TASK STATEMENT
From the records below, print exactly the lines starting at the one containing "C1: 6.8nF (AGND, N_23) -> none" and ending at the one containing "R3: 43k (GND, VDD) -> 43k (U3/out, VDD)", ends included, and nothing else.

*** GIVEN RECORDS Section Begins ***

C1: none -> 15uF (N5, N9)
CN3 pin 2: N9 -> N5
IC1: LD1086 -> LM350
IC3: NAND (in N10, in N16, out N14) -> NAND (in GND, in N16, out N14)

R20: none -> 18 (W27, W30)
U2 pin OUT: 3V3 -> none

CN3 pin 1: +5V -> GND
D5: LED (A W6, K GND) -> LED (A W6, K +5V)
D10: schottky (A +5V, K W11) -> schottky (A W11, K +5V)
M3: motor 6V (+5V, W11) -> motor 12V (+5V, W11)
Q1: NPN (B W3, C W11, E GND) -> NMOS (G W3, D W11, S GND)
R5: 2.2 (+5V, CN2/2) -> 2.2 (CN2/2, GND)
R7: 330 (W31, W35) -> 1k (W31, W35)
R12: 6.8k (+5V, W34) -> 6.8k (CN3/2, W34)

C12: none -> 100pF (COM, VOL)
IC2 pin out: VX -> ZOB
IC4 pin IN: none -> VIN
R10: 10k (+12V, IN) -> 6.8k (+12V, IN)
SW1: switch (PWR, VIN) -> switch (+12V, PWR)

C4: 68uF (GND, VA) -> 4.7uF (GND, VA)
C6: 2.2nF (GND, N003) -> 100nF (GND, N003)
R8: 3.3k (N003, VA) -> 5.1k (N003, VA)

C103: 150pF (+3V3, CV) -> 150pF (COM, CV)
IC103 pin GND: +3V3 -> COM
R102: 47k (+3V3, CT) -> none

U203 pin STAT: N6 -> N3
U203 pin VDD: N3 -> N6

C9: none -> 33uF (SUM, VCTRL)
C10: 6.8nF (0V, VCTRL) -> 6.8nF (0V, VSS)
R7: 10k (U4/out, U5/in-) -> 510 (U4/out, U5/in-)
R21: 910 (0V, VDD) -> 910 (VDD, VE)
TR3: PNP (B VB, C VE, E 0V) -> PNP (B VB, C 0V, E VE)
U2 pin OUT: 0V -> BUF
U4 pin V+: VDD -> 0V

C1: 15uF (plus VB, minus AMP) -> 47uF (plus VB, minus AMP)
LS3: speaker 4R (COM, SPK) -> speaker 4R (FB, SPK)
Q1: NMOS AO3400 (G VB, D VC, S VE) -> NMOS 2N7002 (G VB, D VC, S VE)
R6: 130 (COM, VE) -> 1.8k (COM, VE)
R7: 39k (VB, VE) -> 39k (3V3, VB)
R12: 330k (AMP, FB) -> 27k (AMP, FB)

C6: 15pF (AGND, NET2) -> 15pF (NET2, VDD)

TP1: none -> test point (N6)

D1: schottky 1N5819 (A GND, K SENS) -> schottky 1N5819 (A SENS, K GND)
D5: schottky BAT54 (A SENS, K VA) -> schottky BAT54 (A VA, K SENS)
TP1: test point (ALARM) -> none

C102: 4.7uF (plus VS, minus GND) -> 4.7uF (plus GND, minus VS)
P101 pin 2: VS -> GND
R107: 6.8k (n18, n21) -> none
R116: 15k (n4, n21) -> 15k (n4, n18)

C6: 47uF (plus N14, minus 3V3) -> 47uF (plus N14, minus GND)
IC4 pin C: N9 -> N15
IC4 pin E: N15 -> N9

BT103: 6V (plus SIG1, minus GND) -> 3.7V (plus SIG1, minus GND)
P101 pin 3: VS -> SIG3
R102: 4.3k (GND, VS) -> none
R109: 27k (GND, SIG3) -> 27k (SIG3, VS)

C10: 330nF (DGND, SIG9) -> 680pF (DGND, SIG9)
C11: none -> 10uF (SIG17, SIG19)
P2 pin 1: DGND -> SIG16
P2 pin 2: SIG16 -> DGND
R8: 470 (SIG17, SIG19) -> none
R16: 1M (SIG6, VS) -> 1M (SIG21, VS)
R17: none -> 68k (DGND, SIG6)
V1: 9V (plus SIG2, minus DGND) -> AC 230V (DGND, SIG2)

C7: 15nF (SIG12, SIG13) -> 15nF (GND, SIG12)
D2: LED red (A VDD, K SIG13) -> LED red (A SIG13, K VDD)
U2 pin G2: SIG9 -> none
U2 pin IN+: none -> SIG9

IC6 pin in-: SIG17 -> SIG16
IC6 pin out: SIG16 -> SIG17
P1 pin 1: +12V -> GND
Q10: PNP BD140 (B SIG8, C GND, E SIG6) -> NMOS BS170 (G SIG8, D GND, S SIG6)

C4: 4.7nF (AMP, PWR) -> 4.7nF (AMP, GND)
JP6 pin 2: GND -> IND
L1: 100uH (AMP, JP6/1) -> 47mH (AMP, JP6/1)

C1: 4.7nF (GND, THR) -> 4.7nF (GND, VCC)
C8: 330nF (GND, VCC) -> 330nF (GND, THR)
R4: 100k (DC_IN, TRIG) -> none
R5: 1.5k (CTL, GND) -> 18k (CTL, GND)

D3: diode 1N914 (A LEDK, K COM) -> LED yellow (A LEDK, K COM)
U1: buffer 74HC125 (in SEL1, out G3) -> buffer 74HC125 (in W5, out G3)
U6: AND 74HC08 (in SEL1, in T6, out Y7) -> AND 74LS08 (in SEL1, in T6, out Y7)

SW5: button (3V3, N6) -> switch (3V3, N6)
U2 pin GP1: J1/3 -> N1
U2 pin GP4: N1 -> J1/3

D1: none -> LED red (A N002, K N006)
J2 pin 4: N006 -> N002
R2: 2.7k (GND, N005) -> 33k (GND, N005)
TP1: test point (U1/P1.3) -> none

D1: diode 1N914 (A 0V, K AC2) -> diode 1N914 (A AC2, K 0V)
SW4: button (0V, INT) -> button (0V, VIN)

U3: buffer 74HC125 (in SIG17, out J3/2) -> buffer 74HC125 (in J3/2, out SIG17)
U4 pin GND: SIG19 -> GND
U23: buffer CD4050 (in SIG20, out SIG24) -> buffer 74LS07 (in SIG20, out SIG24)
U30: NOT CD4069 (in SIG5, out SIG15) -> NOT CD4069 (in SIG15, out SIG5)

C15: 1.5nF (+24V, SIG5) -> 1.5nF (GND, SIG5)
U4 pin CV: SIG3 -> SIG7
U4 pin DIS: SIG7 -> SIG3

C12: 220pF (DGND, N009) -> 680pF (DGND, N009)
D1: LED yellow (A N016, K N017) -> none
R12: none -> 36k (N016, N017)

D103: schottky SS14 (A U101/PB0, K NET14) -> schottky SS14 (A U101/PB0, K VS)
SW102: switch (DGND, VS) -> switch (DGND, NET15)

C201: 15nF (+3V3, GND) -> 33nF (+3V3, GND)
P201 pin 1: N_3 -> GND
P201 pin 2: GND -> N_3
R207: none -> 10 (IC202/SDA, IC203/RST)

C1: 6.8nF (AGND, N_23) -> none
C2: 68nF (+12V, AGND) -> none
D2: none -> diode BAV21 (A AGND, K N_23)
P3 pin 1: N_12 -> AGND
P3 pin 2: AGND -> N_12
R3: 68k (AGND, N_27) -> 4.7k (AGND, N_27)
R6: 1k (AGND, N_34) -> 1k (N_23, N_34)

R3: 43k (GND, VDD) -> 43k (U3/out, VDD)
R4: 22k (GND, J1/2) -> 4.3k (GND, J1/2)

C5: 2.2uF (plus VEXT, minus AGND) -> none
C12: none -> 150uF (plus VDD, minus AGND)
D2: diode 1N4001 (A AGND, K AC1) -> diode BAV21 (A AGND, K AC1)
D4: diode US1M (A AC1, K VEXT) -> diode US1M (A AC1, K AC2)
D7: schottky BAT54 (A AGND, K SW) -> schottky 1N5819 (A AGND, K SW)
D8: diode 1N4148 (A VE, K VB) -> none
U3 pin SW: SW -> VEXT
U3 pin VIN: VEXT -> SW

*** GIVEN RECORDS Section Ends ***

THE ANSWER
C1: 6.8nF (AGND, N_23) -> none
C2: 68nF (+12V, AGND) -> none
D2: none -> diode BAV21 (A AGND, K N_23)
P3 pin 1: N_12 -> AGND
P3 pin 2: AGND -> N_12
R3: 68k (AGND, N_27) -> 4.7k (AGND, N_27)
R6: 1k (AGND, N_34) -> 1k (N_23, N_34)

R3: 43k (GND, VDD) -> 43k (U3/out, VDD)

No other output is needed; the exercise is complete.